What you have to do: A verbatim transcription of every record below is required.
─── Data to process ───
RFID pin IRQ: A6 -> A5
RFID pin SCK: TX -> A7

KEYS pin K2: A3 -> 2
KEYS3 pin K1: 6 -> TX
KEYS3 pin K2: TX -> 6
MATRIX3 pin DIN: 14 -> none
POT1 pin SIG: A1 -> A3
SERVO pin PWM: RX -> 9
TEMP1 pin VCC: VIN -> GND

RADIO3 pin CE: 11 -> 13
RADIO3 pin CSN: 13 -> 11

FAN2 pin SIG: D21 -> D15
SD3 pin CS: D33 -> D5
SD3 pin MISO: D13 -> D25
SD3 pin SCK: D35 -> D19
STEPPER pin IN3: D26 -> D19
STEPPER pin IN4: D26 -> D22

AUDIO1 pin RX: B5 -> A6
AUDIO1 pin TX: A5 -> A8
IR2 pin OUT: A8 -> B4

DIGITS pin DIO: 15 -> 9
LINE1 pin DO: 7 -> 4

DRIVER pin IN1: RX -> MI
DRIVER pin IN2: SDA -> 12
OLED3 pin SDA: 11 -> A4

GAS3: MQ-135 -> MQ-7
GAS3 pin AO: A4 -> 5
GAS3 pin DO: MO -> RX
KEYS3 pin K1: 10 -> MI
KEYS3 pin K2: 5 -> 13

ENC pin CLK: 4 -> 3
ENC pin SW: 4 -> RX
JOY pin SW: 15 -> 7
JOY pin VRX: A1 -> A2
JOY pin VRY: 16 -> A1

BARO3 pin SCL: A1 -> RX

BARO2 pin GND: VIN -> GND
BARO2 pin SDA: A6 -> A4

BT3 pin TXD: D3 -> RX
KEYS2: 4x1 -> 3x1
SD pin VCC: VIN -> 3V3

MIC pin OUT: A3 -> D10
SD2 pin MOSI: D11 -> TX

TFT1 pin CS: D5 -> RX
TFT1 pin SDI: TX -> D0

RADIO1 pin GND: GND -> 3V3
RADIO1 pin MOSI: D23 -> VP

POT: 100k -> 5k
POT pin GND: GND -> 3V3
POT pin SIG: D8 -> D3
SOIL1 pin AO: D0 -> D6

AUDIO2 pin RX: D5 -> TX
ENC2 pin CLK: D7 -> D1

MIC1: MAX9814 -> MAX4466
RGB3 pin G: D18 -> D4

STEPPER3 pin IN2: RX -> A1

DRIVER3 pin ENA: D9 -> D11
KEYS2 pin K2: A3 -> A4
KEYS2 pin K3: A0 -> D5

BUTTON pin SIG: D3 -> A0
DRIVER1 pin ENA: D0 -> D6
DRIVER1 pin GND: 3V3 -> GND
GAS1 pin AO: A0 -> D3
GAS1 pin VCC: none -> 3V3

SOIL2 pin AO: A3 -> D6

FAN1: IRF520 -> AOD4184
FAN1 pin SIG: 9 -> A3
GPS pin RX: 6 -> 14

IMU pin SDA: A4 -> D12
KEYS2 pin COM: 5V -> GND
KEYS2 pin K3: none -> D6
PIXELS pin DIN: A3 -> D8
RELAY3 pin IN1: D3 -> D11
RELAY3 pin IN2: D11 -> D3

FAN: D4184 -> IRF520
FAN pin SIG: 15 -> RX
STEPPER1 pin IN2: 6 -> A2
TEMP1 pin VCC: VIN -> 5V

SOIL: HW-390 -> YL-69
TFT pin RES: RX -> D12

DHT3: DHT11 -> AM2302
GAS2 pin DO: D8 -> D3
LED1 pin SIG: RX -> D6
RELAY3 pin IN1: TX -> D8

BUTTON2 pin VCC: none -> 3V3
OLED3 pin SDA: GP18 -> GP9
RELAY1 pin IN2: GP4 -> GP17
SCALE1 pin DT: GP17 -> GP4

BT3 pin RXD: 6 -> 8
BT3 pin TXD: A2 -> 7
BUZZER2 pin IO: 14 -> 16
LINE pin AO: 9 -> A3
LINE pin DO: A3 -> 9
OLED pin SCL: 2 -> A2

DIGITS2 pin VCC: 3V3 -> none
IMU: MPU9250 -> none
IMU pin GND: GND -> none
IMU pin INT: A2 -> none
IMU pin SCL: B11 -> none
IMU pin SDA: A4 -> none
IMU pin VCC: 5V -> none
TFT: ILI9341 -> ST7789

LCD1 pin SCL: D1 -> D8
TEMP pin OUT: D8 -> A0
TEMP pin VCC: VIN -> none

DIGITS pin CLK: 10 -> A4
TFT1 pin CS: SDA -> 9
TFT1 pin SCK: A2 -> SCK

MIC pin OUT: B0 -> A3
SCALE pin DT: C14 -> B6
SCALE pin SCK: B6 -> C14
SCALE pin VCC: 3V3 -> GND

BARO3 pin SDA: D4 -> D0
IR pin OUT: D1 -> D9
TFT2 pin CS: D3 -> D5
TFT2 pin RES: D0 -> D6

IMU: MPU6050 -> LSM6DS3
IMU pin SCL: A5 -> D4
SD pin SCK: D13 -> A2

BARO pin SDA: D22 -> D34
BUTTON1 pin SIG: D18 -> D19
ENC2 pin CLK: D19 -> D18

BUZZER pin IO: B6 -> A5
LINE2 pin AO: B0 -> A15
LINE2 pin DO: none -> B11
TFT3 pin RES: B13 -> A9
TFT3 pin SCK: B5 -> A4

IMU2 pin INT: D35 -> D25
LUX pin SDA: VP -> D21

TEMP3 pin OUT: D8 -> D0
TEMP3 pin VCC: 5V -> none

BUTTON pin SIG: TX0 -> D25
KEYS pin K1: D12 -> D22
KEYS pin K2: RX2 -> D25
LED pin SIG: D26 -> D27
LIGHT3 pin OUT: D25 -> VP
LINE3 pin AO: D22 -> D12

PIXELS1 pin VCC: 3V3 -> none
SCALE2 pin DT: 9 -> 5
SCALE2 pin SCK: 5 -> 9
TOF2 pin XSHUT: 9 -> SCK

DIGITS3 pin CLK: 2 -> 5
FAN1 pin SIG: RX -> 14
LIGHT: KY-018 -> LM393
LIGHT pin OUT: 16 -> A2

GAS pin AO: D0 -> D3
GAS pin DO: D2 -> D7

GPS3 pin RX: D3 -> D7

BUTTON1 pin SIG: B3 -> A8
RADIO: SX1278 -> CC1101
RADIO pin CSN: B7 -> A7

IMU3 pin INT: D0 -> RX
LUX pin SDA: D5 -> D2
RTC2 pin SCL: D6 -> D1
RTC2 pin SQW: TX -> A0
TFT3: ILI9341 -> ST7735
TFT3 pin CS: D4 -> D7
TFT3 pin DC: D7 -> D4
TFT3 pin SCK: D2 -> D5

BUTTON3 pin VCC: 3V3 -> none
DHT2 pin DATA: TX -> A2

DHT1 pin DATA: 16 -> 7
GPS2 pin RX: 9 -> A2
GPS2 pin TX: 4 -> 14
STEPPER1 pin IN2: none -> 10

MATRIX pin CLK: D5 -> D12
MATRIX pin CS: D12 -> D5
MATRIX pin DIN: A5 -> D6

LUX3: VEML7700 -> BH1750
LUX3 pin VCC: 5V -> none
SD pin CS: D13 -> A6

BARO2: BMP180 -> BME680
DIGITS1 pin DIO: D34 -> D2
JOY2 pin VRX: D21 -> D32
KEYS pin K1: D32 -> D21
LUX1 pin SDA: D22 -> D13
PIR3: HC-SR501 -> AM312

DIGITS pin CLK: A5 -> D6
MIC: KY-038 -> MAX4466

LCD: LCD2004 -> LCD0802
───
Answer box:
RFID pin IRQ: A6 -> A5
RFID pin SCK: TX -> A7

KEYS pin K2: A3 -> 2
KEYS3 pin K1: 6 -> TX
KEYS3 pin K2: TX -> 6
MATRIX3 pin DIN: 14 -> none
POT1 pin SIG: A1 -> A3
SERVO pin PWM: RX -> 9
TEMP1 pin VCC: VIN -> GND

RADIO3 pin CE: 11 -> 13
RADIO3 pin CSN: 13 -> 11

FAN2 pin SIG: D21 -> D15
SD3 pin CS: D33 -> D5
SD3 pin MISO: D13 -> D25
SD3 pin SCK: D35 -> D19
STEPPER pin IN3: D26 -> D19
STEPPER pin IN4: D26 -> D22

AUDIO1 pin RX: B5 -> A6
AUDIO1 pin TX: A5 -> A8
IR2 pin OUT: A8 -> B4

DIGITS pin DIO: 15 -> 9
LINE1 pin DO: 7 -> 4

DRIVER pin IN1: RX -> MI
DRIVER pin IN2: SDA -> 12
OLED3 pin SDA: 11 -> A4

GAS3: MQ-135 -> MQ-7
GAS3 pin AO: A4 -> 5
GAS3 pin DO: MO -> RX
KEYS3 pin K1: 10 -> MI
KEYS3 pin K2: 5 -> 13

ENC pin CLK: 4 -> 3
ENC pin SW: 4 -> RX
JOY pin SW: 15 -> 7
JOY pin VRX: A1 -> A2
JOY pin VRY: 16 -> A1

BARO3 pin SCL: A1 -> RX

BARO2 pin GND: VIN -> GND
BARO2 pin SDA: A6 -> A4

BT3 pin TXD: D3 -> RX
KEYS2: 4x1 -> 3x1
SD pin VCC: VIN -> 3V3

MIC pin OUT: A3 -> D10
SD2 pin MOSI: D11 -> TX

TFT1 pin CS: D5 -> RX
TFT1 pin SDI: TX -> D0

RADIO1 pin GND: GND -> 3V3
RADIO1 pin MOSI: D23 -> VP

POT: 100k -> 5k
POT pin GND: GND -> 3V3
POT pin SIG: D8 -> D3
SOIL1 pin AO: D0 -> D6

AUDIO2 pin RX: D5 -> TX
ENC2 pin CLK: D7 -> D1

MIC1: MAX9814 -> MAX4466
RGB3 pin G: D18 -> D4

STEPPER3 pin IN2: RX -> A1

DRIVER3 pin ENA: D9 -> D11
KEYS2 pin K2: A3 -> A4
KEYS2 pin K3: A0 -> D5

BUTTON pin SIG: D3 -> A0
DRIVER1 pin ENA: D0 -> D6
DRIVER1 pin GND: 3V3 -> GND
GAS1 pin AO: A0 -> D3
GAS1 pin VCC: none -> 3V3

SOIL2 pin AO: A3 -> D6

FAN1: IRF520 -> AOD4184
FAN1 pin SIG: 9 -> A3
GPS pin RX: 6 -> 14

IMU pin SDA: A4 -> D12
KEYS2 pin COM: 5V -> GND
KEYS2 pin K3: none -> D6
PIXELS pin DIN: A3 -> D8
RELAY3 pin IN1: D3 -> D11
RELAY3 pin IN2: D11 -> D3

FAN: D4184 -> IRF520
FAN pin SIG: 15 -> RX
STEPPER1 pin IN2: 6 -> A2
TEMP1 pin VCC: VIN -> 5V

SOIL: HW-390 -> YL-69
TFT pin RES: RX -> D12

DHT3: DHT11 -> AM2302
GAS2 pin DO: D8 -> D3
LED1 pin SIG: RX -> D6
RELAY3 pin IN1: TX -> D8

BUTTON2 pin VCC: none -> 3V3
OLED3 pin SDA: GP18 -> GP9
RELAY1 pin IN2: GP4 -> GP17
SCALE1 pin DT: GP17 -> GP4

BT3 pin RXD: 6 -> 8
BT3 pin TXD: A2 -> 7
BUZZER2 pin IO: 14 -> 16
LINE pin AO: 9 -> A3
LINE pin DO: A3 -> 9
OLED pin SCL: 2 -> A2

DIGITS2 pin VCC: 3V3 -> none
IMU: MPU9250 -> none
IMU pin GND: GND -> none
IMU pin INT: A2 -> none
IMU pin SCL: B11 -> none
IMU pin SDA: A4 -> none
IMU pin VCC: 5V -> none
TFT: ILI9341 -> ST7789

LCD1 pin SCL: D1 -> D8
TEMP pin OUT: D8 -> A0
TEMP pin VCC: VIN -> none

DIGITS pin CLK: 10 -> A4
TFT1 pin CS: SDA -> 9
TFT1 pin SCK: A2 -> SCK

MIC pin OUT: B0 -> A3
SCALE pin DT: C14 -> B6
SCALE pin SCK: B6 -> C14
SCALE pin VCC: 3V3 -> GND

BARO3 pin SDA: D4 -> D0
IR pin OUT: D1 -> D9
TFT2 pin CS: D3 -> D5
TFT2 pin RES: D0 -> D6

IMU: MPU6050 -> LSM6DS3
IMU pin SCL: A5 -> D4
SD pin SCK: D13 -> A2

BARO pin SDA: D22 -> D34
BUTTON1 pin SIG: D18 -> D19
ENC2 pin CLK: D19 -> D18

BUZZER pin IO: B6 -> A5
LINE2 pin AO: B0 -> A15
LINE2 pin DO: none -> B11
TFT3 pin RES: B13 -> A9
TFT3 pin SCK: B5 -> A4

IMU2 pin INT: D35 -> D25
LUX pin SDA: VP -> D21

TEMP3 pin OUT: D8 -> D0
TEMP3 pin VCC: 5V -> none

BUTTON pin SIG: TX0 -> D25
KEYS pin K1: D12 -> D22
KEYS pin K2: RX2 -> D25
LED pin SIG: D26 -> D27
LIGHT3 pin OUT: D25 -> VP
LINE3 pin AO: D22 -> D12

PIXELS1 pin VCC: 3V3 -> none
SCALE2 pin DT: 9 -> 5
SCALE2 pin SCK: 5 -> 9
TOF2 pin XSHUT: 9 -> SCK

DIGITS3 pin CLK: 2 -> 5
FAN1 pin SIG: RX -> 14
LIGHT: KY-018 -> LM393
LIGHT pin OUT: 16 -> A2

GAS pin AO: D0 -> D3
GAS pin DO: D2 -> D7

GPS3 pin RX: D3 -> D7

BUTTON1 pin SIG: B3 -> A8
RADIO: SX1278 -> CC1101
RADIO pin CSN: B7 -> A7

IMU3 pin INT: D0 -> RX
LUX pin SDA: D5 -> D2
RTC2 pin SCL: D6 -> D1
RTC2 pin SQW: TX -> A0
TFT3: ILI9341 -> ST7735
TFT3 pin CS: D4 -> D7
TFT3 pin DC: D7 -> D4
TFT3 pin SCK: D2 -> D5

BUTTON3 pin VCC: 3V3 -> none
DHT2 pin DATA: TX -> A2

DHT1 pin DATA: 16 -> 7
GPS2 pin RX: 9 -> A2
GPS2 pin TX: 4 -> 14
STEPPER1 pin IN2: none -> 10

MATRIX pin CLK: D5 -> D12
MATRIX pin CS: D12 -> D5
MATRIX pin DIN: A5 -> D6

LUX3: VEML7700 -> BH1750
LUX3 pin VCC: 5V -> none
SD pin CS: D13 -> A6

BARO2: BMP180 -> BME680
DIGITS1 pin DIO: D34 -> D2
JOY2 pin VRX: D21 -> D32
KEYS pin K1: D32 -> D21
LUX1 pin SDA: D22 -> D13
PIR3: HC-SR501 -> AM312

DIGITS pin CLK: A5 -> D6
MIC: KY-038 -> MAX4466

LCD: LCD2004 -> LCD0802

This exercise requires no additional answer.